What you need to do: Return the listing in full and exactly, but without a single picture.

Data excerpts:
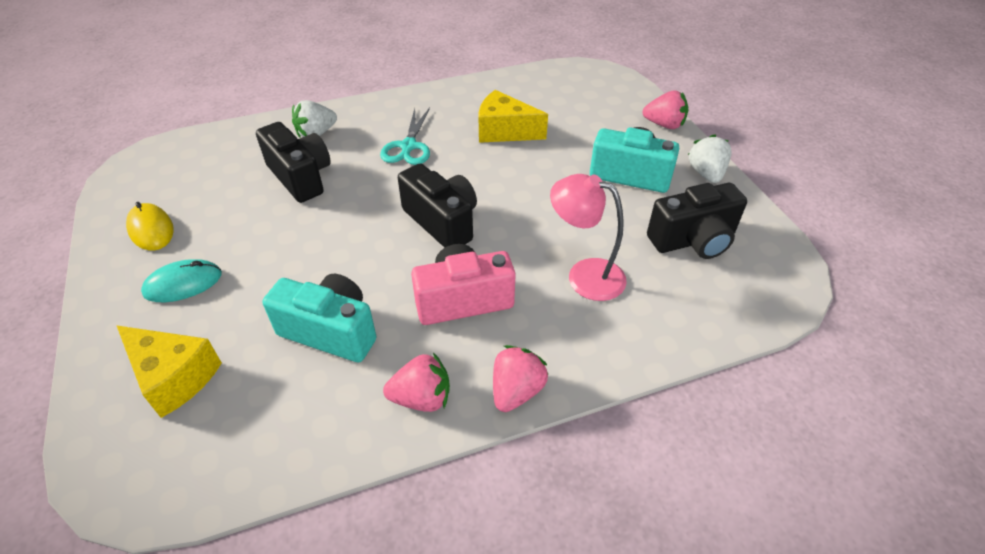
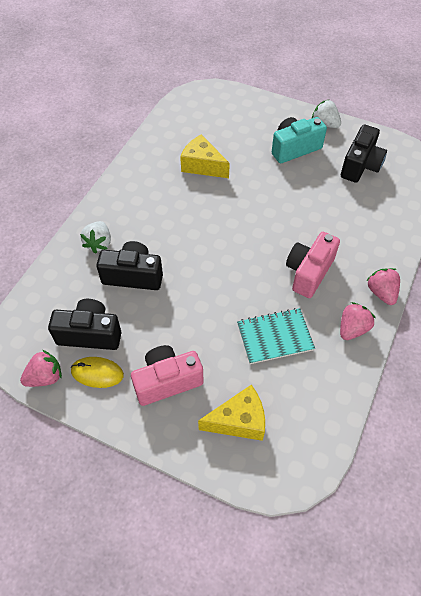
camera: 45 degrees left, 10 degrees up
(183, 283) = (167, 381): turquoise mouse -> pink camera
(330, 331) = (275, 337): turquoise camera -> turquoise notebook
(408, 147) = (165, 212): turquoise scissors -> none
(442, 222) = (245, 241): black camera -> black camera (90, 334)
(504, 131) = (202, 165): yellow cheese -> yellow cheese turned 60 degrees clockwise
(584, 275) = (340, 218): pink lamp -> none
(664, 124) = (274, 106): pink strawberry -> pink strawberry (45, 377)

Answer section:
camera: 45 degrees left, 10 degrees up
(183, 283) = (167, 381): turquoise mouse -> pink camera
(330, 331) = (275, 337): turquoise camera -> turquoise notebook
(408, 147) = (165, 212): turquoise scissors -> none
(442, 222) = (245, 241): black camera -> black camera (90, 334)
(504, 131) = (202, 165): yellow cheese -> yellow cheese turned 60 degrees clockwise
(584, 275) = (340, 218): pink lamp -> none
(664, 124) = (274, 106): pink strawberry -> pink strawberry (45, 377)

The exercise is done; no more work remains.